WORK ITEM: Your response should be the lines from the one containing "camera: 55 degrees right, 10 degrees up" through the end of the material, copied exactly and with nothing added.

MATERIAL PROVIDED:
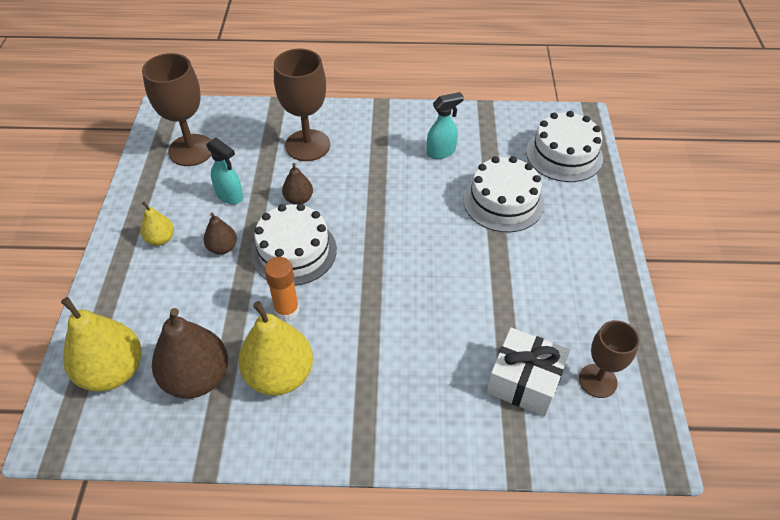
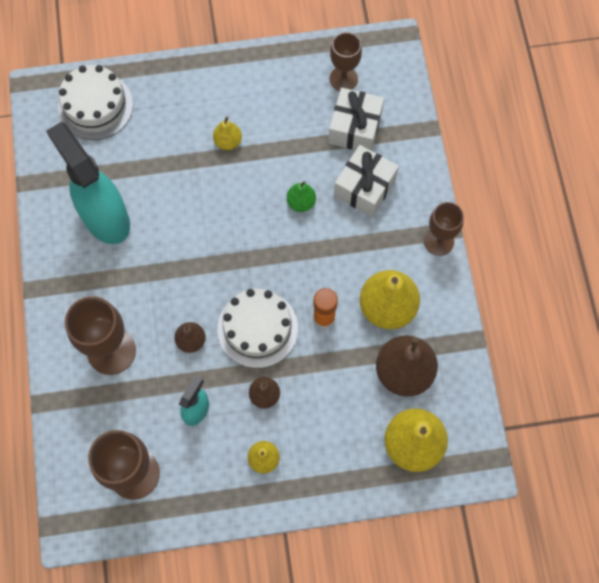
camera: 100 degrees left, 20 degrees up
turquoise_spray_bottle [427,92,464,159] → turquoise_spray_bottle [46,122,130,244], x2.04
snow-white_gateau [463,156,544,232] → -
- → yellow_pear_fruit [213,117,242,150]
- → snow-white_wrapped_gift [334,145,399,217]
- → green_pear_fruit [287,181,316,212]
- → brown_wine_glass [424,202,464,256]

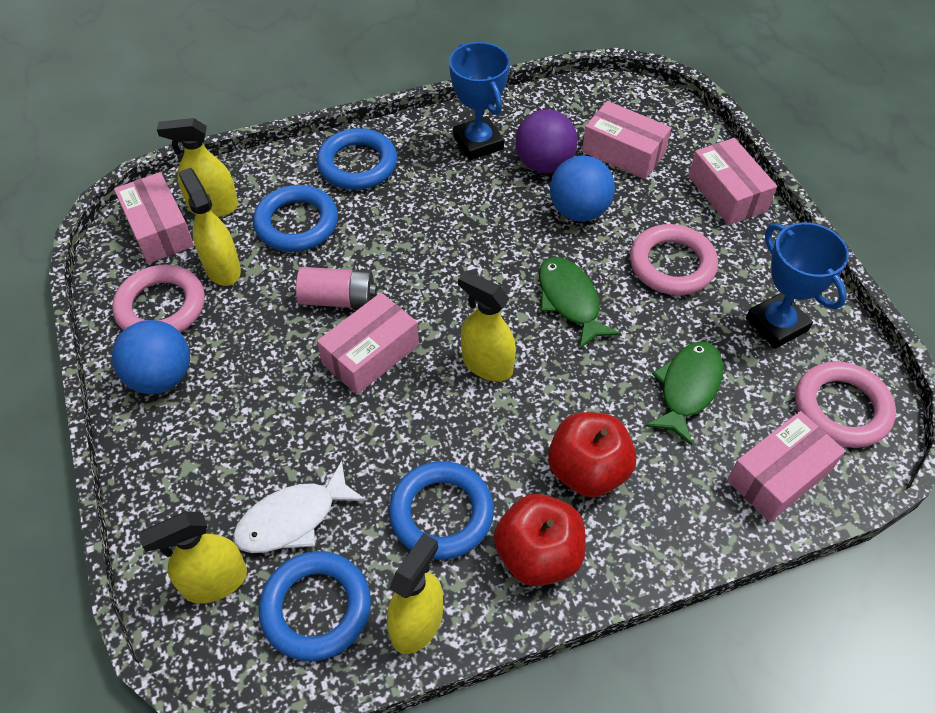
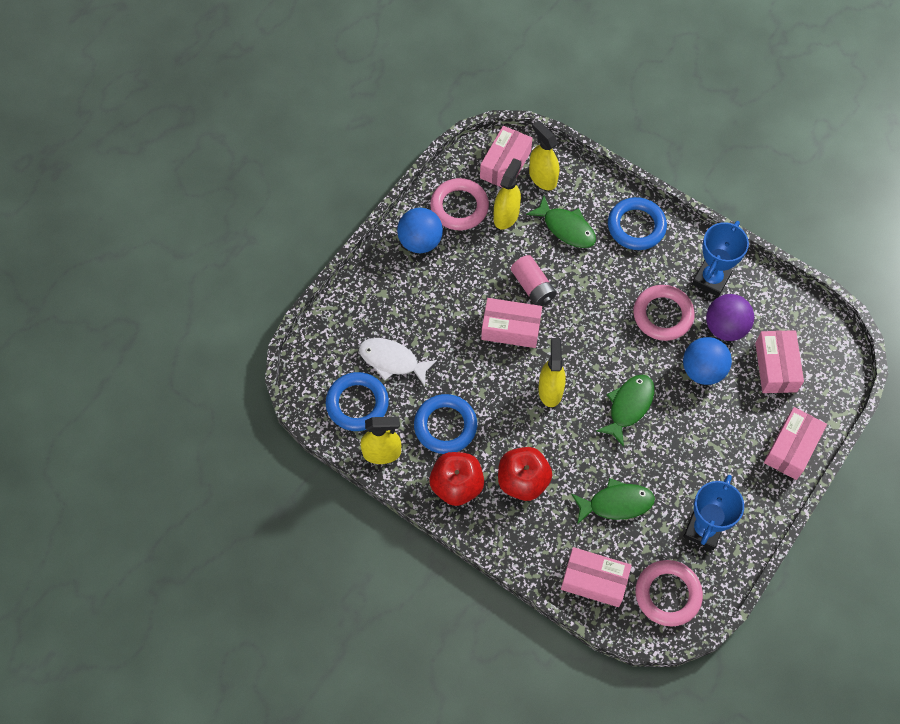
camera: 55 degrees right, 10 degrees up
cobalt_hoop [253,185,338,252] → green_toy_fish [526,196,596,248]
rosy_hoop [630,224,718,295] → rosy_hoop [633,285,695,341], moved
yellow_spray_bottle [139,511,247,604] → -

SOLVED PROBLEM:
camera: 55 degrees right, 10 degrees up
cobalt_hoop [253,185,338,252] → green_toy_fish [526,196,596,248]
rosy_hoop [630,224,718,295] → rosy_hoop [633,285,695,341], moved
yellow_spray_bottle [139,511,247,604] → -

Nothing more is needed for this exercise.